**EXERCISE**
Copy, word for word, each line of the data below from the first through the line containing "blue car: [383,237,438,297]", and stop there.

**RECORD EXTRACTS**
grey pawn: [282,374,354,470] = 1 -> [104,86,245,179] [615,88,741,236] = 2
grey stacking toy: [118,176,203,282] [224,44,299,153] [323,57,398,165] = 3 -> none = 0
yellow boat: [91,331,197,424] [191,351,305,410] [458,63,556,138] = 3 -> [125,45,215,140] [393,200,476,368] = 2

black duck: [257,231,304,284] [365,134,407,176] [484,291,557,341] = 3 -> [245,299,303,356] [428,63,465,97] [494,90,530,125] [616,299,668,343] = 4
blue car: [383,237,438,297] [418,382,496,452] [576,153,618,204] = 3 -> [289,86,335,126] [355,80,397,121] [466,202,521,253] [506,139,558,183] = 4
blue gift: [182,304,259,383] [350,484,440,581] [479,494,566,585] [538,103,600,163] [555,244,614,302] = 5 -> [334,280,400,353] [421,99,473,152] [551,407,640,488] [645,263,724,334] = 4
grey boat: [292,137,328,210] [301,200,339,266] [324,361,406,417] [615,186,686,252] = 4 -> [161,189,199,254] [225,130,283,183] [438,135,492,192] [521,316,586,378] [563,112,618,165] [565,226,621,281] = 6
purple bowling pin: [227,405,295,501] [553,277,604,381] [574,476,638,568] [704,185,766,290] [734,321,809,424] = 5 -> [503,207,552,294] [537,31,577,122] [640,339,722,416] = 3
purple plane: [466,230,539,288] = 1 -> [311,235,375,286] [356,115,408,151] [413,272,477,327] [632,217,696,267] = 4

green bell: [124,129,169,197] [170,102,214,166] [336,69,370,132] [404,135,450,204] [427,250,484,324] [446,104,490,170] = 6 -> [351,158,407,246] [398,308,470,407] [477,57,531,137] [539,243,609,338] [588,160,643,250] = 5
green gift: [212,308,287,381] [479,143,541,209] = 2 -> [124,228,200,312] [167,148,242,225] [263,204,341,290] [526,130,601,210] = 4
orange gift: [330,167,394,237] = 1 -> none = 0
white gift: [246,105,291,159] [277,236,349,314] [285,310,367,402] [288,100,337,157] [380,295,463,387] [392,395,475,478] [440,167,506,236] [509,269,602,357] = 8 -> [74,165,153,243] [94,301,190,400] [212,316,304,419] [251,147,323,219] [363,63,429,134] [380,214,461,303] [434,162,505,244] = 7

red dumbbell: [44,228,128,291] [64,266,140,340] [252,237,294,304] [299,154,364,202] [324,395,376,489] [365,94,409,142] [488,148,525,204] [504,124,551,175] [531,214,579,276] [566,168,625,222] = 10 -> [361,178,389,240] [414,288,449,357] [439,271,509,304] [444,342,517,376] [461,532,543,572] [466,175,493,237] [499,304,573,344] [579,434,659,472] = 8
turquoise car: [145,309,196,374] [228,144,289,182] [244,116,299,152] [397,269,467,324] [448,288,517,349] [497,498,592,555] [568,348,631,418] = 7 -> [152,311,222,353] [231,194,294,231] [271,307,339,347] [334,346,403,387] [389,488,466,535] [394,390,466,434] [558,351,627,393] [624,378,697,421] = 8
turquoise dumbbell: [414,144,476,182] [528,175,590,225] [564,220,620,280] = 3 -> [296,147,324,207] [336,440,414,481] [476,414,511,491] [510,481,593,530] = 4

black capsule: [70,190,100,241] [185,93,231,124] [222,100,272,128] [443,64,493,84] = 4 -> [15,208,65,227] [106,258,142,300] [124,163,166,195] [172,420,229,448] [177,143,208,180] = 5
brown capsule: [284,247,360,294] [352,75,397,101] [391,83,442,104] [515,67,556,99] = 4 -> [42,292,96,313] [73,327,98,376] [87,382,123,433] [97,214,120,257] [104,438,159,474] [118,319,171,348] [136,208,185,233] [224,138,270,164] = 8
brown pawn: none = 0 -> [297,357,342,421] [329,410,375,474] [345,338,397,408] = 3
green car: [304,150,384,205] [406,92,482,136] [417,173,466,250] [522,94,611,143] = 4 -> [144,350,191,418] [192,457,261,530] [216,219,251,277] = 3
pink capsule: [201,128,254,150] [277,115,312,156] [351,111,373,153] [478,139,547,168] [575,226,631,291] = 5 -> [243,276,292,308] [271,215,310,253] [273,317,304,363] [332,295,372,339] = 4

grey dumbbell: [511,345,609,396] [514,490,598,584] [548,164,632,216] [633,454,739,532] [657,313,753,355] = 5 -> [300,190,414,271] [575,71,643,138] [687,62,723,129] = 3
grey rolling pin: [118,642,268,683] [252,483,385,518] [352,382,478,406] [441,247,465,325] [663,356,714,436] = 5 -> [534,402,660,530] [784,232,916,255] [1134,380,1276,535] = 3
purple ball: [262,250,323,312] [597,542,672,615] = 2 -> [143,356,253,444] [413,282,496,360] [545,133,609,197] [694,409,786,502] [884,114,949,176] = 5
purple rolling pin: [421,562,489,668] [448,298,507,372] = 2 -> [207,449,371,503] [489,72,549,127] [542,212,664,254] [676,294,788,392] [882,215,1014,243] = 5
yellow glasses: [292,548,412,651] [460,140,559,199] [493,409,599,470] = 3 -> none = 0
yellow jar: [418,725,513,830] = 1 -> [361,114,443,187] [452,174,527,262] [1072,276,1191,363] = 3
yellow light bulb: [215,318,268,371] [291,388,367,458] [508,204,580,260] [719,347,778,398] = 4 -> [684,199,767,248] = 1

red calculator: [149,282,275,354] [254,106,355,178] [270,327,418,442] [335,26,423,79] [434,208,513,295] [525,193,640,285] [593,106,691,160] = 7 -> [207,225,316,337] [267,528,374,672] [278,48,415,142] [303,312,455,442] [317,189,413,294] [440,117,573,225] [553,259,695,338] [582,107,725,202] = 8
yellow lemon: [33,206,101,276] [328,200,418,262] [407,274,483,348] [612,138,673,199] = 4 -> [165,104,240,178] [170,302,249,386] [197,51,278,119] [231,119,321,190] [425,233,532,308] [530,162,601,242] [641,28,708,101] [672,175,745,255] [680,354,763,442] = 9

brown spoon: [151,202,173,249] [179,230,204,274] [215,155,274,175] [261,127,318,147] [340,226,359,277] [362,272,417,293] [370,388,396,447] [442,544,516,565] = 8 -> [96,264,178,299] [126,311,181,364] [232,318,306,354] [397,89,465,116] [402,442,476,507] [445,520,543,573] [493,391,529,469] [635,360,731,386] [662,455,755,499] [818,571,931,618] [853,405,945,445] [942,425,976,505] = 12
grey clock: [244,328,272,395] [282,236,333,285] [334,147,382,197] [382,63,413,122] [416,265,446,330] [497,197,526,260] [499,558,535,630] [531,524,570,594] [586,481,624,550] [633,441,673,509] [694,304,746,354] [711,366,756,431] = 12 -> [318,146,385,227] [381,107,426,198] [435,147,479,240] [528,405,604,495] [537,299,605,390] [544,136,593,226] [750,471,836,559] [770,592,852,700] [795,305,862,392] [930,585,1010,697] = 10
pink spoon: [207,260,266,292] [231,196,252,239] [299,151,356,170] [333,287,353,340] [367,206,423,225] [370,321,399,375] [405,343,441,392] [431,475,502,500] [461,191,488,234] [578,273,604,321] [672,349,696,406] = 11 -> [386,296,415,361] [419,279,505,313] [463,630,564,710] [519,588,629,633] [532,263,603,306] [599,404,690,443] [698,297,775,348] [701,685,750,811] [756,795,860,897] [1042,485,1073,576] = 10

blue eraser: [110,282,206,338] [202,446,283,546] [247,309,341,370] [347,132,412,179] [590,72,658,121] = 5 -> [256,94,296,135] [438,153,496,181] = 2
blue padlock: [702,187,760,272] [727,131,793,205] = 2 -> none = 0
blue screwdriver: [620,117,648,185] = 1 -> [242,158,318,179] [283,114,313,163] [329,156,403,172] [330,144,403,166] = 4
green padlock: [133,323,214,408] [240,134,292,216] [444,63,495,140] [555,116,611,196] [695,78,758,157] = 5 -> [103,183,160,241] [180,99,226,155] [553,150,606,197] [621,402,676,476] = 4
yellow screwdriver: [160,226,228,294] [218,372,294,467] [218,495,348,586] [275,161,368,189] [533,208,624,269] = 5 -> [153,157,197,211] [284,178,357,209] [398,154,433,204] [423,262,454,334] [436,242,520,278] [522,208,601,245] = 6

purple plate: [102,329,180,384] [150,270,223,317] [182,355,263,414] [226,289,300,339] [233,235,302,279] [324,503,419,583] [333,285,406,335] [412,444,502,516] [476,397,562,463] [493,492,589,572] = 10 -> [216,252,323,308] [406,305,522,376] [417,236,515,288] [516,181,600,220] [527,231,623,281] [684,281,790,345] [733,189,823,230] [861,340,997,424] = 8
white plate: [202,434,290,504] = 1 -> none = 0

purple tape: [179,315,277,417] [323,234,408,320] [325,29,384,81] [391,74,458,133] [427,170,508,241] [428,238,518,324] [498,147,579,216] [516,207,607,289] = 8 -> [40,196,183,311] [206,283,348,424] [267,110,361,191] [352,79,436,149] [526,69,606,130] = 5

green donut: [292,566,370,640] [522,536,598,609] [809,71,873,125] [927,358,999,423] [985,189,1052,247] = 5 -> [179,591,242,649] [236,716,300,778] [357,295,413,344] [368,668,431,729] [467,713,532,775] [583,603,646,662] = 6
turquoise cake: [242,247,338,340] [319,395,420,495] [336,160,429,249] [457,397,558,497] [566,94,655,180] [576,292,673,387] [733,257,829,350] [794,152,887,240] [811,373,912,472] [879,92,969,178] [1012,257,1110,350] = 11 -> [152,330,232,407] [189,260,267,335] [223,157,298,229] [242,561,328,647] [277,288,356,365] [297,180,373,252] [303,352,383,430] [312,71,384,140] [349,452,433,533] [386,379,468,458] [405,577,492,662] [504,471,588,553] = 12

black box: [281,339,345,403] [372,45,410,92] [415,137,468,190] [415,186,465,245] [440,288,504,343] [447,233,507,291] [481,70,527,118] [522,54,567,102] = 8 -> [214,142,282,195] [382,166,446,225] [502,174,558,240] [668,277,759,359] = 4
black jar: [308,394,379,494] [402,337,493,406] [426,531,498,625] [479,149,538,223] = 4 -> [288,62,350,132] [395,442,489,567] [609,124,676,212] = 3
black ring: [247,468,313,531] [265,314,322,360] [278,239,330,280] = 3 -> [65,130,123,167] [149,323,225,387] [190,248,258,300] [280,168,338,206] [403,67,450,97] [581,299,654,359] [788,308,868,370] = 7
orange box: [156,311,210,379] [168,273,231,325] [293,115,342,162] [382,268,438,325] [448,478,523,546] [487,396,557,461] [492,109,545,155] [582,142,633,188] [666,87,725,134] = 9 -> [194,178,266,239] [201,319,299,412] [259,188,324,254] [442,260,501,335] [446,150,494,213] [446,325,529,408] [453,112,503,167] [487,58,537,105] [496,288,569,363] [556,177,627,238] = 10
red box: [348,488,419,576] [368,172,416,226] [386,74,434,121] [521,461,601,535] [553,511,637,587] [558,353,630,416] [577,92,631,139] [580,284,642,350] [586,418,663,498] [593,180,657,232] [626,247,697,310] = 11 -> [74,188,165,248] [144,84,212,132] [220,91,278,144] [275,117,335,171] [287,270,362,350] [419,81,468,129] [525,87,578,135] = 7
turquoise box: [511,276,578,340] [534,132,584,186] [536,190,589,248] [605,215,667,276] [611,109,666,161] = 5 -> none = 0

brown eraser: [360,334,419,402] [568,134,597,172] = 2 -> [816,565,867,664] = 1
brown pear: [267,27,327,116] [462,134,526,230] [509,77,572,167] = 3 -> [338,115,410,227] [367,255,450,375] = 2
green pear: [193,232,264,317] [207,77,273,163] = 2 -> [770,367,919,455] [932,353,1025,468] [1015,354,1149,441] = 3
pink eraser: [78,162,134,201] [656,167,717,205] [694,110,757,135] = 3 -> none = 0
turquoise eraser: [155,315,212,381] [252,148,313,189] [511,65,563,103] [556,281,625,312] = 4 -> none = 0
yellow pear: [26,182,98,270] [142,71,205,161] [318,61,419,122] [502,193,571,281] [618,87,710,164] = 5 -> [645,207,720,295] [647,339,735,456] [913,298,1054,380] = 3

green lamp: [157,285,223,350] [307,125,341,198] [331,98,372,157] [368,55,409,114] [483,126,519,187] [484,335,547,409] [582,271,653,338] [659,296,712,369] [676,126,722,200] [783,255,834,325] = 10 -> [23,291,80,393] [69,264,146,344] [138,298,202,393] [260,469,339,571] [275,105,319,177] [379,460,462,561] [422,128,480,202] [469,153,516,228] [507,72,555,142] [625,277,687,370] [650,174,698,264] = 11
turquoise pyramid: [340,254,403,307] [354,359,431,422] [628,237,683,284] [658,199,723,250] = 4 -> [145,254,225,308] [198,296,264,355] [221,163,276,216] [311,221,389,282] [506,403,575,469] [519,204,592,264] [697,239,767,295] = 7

**EXPECTED ANSWER**
grey pawn: [282,374,354,470] = 1 -> [104,86,245,179] [615,88,741,236] = 2
grey stacking toy: [118,176,203,282] [224,44,299,153] [323,57,398,165] = 3 -> none = 0
yellow boat: [91,331,197,424] [191,351,305,410] [458,63,556,138] = 3 -> [125,45,215,140] [393,200,476,368] = 2

black duck: [257,231,304,284] [365,134,407,176] [484,291,557,341] = 3 -> [245,299,303,356] [428,63,465,97] [494,90,530,125] [616,299,668,343] = 4
blue car: [383,237,438,297] [418,382,496,452] [576,153,618,204] = 3 -> [289,86,335,126] [355,80,397,121] [466,202,521,253] [506,139,558,183] = 4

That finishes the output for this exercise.